**The task**
Pull out every line of the records that contains the string "kern", and copy each such line.

**Given information**

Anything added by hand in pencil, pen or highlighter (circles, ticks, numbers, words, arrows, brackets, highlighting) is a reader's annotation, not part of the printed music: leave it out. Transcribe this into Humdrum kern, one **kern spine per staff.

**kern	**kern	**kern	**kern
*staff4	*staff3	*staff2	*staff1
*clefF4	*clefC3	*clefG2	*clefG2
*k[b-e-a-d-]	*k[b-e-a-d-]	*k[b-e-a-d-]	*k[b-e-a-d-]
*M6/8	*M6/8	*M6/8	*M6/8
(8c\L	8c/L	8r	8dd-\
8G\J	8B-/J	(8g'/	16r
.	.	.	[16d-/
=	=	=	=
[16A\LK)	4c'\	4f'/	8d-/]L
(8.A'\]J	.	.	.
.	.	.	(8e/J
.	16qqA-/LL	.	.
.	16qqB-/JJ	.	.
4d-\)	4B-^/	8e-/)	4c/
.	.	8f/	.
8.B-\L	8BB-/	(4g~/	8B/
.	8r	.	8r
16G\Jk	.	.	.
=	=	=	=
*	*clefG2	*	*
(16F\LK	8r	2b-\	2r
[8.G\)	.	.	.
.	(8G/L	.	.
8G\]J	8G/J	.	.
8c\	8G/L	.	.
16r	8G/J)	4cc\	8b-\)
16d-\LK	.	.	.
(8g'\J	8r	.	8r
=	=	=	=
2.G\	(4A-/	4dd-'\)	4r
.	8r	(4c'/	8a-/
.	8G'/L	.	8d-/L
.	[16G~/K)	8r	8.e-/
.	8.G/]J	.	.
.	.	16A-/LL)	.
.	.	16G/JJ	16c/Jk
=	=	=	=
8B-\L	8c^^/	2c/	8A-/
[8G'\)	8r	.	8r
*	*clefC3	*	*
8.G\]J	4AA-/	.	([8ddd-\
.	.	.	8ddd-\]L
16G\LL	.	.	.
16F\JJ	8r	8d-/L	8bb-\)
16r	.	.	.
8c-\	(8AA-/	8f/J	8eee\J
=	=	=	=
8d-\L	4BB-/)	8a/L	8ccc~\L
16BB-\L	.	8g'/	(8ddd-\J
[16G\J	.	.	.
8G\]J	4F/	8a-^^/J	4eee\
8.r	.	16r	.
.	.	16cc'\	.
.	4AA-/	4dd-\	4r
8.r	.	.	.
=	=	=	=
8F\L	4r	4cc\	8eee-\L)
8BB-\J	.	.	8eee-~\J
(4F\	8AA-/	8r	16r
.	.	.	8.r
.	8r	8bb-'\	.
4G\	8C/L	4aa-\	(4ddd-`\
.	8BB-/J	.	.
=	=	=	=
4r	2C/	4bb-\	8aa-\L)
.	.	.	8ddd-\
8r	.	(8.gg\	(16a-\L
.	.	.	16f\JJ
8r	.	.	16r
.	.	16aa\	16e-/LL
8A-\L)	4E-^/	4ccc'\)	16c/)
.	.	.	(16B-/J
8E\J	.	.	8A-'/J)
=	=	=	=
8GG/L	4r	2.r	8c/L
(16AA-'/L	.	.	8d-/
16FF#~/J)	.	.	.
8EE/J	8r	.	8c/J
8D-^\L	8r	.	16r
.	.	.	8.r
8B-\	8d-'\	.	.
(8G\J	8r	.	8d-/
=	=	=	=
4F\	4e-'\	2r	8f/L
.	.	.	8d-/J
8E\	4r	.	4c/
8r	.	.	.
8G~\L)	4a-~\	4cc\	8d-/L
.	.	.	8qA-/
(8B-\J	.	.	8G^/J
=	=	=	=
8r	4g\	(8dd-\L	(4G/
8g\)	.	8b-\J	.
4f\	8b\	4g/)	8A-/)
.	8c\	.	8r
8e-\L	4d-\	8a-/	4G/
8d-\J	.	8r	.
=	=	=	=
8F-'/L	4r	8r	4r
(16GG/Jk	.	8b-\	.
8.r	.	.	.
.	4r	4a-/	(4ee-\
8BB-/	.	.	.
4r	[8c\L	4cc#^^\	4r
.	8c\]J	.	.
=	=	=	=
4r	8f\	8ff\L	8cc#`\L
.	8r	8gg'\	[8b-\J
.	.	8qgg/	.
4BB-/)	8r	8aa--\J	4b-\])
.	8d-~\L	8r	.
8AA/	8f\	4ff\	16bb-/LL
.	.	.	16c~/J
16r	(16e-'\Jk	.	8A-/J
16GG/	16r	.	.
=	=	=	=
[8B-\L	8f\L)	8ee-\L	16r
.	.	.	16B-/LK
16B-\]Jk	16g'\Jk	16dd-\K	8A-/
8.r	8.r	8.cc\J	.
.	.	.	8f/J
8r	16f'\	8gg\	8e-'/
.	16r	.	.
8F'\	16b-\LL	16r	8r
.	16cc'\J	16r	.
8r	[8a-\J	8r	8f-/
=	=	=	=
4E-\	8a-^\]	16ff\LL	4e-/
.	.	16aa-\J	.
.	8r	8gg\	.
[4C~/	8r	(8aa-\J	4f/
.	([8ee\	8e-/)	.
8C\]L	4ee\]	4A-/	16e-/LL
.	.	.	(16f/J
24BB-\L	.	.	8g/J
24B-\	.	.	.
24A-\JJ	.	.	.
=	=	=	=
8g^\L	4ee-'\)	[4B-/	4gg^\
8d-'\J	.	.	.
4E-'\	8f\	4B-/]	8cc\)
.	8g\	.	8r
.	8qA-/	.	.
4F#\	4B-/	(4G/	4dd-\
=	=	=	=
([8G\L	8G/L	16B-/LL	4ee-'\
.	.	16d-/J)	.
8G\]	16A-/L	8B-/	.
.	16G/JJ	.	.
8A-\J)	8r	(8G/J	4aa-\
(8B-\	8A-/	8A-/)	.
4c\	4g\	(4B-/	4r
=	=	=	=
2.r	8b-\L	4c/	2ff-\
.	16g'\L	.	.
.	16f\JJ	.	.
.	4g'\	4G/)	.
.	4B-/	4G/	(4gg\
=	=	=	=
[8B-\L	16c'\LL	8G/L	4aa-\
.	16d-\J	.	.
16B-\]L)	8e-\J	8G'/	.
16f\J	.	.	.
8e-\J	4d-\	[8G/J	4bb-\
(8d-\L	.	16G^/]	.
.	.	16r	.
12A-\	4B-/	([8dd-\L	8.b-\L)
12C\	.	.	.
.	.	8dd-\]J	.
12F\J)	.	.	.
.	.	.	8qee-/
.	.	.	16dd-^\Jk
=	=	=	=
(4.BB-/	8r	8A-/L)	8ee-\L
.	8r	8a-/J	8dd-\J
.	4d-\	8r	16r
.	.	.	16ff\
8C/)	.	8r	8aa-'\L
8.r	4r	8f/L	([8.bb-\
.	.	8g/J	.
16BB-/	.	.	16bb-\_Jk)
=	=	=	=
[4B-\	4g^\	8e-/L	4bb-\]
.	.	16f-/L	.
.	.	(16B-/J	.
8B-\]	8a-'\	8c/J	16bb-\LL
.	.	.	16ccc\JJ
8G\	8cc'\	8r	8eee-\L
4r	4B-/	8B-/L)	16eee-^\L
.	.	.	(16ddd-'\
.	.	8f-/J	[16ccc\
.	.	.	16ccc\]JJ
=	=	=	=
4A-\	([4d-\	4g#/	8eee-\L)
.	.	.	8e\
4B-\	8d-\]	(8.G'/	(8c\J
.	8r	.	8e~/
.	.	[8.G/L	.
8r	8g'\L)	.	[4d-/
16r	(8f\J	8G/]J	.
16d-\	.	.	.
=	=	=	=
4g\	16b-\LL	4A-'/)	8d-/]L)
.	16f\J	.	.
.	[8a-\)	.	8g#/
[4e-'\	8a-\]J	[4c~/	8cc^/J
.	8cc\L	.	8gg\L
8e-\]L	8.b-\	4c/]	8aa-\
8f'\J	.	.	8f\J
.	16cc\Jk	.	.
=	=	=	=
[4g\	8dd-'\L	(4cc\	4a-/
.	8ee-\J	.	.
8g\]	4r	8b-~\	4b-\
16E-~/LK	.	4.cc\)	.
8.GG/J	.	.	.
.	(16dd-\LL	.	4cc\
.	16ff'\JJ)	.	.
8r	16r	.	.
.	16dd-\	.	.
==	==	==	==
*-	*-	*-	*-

**Reply**
Anything added by hand in pencil, pen or highlighter (circles, ticks, numbers, words, arrows, brackets, highlighting) is a reader's annotation, not part of the printed music: leave it out. Transcribe this into Humdrum kern, one **kern spine per staff.
**kern	**kern	**kern	**kern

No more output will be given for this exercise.